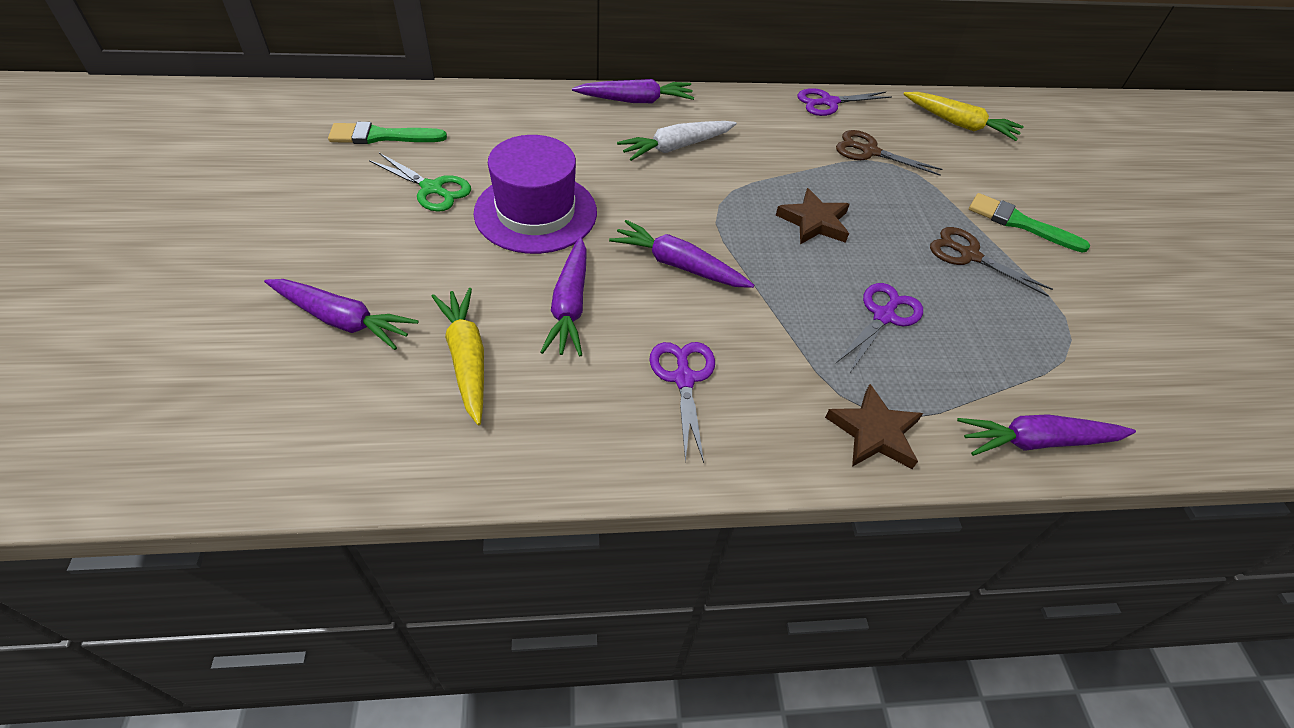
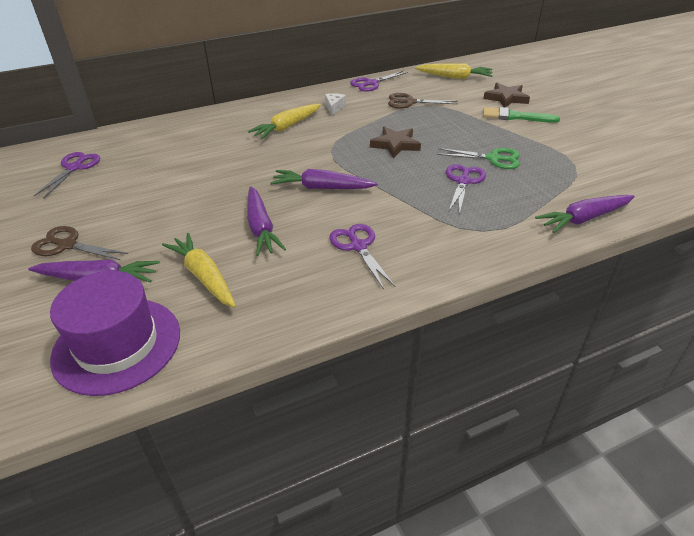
camera: 15 degrees left, 10 degrees down
green brush [328,122,447,144] -> purple scissors [34,152,100,199]
green scissors [369,153,471,212] -> green scissors moved to [437,148,520,169]
purple hat [474,135,597,254] -> purple hat moved to [50,271,180,396]
purple carrot [572,79,694,103] -> none
white carrot [617,121,737,161] -> yellow carrot [248,104,321,139]
brown star [825,384,923,469] -> brown star moved to [483,83,530,107]
brown scissors [930,227,1053,297] -> brown scissors moved to [31,226,128,260]
none -> white cheese [325,93,346,116]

**Task objective:** The lines from the one holding "white carrot [617,121,737,161]" to the last line of the entries, both included: retype them exactly and give nothing else.

**Answer to this problem:**
white carrot [617,121,737,161] -> yellow carrot [248,104,321,139]
brown star [825,384,923,469] -> brown star moved to [483,83,530,107]
brown scissors [930,227,1053,297] -> brown scissors moved to [31,226,128,260]
none -> white cheese [325,93,346,116]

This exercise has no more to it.